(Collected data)
-------------------------

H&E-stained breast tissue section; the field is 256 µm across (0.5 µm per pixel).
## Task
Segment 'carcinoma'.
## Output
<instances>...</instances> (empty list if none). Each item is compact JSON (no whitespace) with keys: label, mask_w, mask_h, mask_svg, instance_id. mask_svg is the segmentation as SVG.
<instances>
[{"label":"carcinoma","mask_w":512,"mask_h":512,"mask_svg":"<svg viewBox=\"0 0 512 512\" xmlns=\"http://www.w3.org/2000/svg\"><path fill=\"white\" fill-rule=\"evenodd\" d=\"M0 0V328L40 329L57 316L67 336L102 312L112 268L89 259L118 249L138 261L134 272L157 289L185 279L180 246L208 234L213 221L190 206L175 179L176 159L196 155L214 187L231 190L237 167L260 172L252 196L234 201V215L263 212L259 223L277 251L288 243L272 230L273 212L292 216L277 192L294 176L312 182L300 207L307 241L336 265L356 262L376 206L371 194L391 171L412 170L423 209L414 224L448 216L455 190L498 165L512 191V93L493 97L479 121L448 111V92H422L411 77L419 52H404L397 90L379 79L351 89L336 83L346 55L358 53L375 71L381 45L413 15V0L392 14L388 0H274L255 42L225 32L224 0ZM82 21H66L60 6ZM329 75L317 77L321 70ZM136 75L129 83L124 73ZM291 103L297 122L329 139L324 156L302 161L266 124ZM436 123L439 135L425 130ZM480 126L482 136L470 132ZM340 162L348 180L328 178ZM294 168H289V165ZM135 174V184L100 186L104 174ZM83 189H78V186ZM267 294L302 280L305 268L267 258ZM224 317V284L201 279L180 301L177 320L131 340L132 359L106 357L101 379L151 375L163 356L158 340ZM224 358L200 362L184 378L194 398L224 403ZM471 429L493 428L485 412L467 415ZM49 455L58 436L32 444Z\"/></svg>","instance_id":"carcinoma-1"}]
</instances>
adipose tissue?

-------------------------

* _Direction_:
Give the entries once more, exactly as they appear.

* _Response to the exercise_:
H&E-stained breast tissue section; the field is 256 µm across (0.5 µm per pixel).
## Task
Segment 'carcinoma'.
## Output
<instances>...</instances> (empty list if none). Each item is compact JSON (no whitespace) with keys: label, mask_w, mask_h, mask_svg, instance_id. mask_svg is the segmentation as SVG.
<instances>
[{"label":"carcinoma","mask_w":512,"mask_h":512,"mask_svg":"<svg viewBox=\"0 0 512 512\" xmlns=\"http://www.w3.org/2000/svg\"><path fill=\"white\" fill-rule=\"evenodd\" d=\"M0 0V328L40 329L57 316L67 336L102 312L112 268L89 259L118 249L138 261L134 272L157 289L185 279L180 246L208 234L213 221L190 206L175 179L176 159L196 155L214 187L231 190L237 167L260 172L252 196L234 201V215L263 212L259 223L277 251L288 243L272 230L273 212L292 216L277 192L294 176L312 182L300 207L307 241L336 265L356 262L376 206L371 194L391 171L412 170L423 209L414 224L448 216L455 190L498 165L512 191V93L493 97L479 121L448 111V92H422L411 77L419 52H404L397 90L379 79L351 89L336 83L346 55L358 53L375 71L381 45L413 15V0L392 14L388 0H274L255 42L225 32L224 0ZM82 21H66L60 6ZM329 75L317 77L321 70ZM136 75L129 83L124 73ZM291 103L297 122L329 139L324 156L302 161L266 124ZM436 123L439 135L425 130ZM480 126L482 136L470 132ZM340 162L348 180L328 178ZM294 168H289V165ZM135 174V184L100 186L104 174ZM83 189H78V186ZM267 294L302 280L305 268L267 258ZM224 317V284L201 279L180 301L177 320L131 340L132 359L106 357L101 379L151 375L163 356L158 340ZM224 358L200 362L184 378L194 398L224 403ZM471 429L493 428L485 412L467 415ZM49 455L58 436L32 444Z\"/></svg>","instance_id":"carcinoma-1"}]
</instances>
adipose tissue?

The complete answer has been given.